_Work order_
Scan the listing below. Report each line that includes "point".

_Data listing_
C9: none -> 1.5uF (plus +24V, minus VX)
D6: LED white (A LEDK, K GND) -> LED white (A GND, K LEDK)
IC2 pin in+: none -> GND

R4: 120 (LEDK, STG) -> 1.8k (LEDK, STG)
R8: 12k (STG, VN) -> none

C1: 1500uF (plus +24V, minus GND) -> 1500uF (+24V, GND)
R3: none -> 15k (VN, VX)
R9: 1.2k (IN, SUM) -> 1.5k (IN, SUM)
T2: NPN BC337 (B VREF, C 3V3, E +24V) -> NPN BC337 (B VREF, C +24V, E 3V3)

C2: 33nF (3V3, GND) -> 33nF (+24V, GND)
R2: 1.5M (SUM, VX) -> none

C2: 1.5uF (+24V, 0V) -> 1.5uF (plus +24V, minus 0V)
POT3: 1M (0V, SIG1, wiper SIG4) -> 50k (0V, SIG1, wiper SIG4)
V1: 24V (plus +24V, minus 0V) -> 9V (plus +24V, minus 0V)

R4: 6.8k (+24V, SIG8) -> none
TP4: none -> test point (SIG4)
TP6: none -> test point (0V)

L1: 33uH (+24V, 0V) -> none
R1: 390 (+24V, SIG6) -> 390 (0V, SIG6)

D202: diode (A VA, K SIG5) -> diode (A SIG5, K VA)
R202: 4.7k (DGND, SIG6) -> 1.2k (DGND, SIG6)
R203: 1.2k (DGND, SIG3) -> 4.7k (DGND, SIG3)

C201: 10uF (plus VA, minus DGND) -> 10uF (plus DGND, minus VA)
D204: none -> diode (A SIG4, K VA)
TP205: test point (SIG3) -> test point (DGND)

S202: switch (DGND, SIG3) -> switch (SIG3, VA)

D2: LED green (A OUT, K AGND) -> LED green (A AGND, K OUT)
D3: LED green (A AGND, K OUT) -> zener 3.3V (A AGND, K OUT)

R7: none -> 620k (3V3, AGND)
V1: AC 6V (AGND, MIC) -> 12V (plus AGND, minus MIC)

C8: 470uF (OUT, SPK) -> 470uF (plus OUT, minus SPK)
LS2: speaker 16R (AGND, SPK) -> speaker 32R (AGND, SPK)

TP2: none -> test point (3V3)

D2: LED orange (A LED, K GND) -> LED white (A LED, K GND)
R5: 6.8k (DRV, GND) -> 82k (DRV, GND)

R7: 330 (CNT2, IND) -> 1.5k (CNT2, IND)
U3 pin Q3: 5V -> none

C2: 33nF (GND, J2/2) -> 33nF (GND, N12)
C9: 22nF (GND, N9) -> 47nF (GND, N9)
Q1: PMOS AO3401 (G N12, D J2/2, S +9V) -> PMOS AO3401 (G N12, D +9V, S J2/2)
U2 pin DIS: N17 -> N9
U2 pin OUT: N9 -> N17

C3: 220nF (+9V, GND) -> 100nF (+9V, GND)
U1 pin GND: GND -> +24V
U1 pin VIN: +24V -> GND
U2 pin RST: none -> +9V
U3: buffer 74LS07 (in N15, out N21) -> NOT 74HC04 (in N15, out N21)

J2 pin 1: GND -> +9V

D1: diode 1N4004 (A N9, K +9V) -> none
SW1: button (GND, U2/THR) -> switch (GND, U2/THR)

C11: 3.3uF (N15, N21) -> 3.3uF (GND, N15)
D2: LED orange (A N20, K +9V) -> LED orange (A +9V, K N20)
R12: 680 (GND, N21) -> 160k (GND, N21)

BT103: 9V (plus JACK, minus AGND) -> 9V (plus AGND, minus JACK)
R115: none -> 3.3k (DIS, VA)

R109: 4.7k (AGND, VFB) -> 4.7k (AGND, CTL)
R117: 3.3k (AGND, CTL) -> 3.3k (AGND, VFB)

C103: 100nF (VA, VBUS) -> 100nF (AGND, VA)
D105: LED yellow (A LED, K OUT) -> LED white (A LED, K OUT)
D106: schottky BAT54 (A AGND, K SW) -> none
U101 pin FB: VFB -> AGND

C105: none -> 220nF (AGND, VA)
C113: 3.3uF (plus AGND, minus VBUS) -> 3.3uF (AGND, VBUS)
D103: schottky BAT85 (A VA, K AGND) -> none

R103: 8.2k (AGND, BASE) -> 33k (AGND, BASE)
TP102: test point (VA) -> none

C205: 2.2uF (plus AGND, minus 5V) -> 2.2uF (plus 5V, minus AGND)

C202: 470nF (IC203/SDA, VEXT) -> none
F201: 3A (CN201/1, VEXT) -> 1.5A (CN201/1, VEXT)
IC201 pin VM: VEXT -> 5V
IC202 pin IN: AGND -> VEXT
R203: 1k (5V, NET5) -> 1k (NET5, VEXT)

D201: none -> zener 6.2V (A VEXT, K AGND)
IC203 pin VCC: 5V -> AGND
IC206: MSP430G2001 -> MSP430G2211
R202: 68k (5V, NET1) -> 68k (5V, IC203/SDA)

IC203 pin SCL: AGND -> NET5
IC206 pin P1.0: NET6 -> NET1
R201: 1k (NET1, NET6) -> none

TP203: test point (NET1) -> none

_Solution below_
TP4: none -> test point (SIG4)
TP6: none -> test point (0V)
TP205: test point (SIG3) -> test point (DGND)
TP2: none -> test point (3V3)
TP102: test point (VA) -> none
TP203: test point (NET1) -> none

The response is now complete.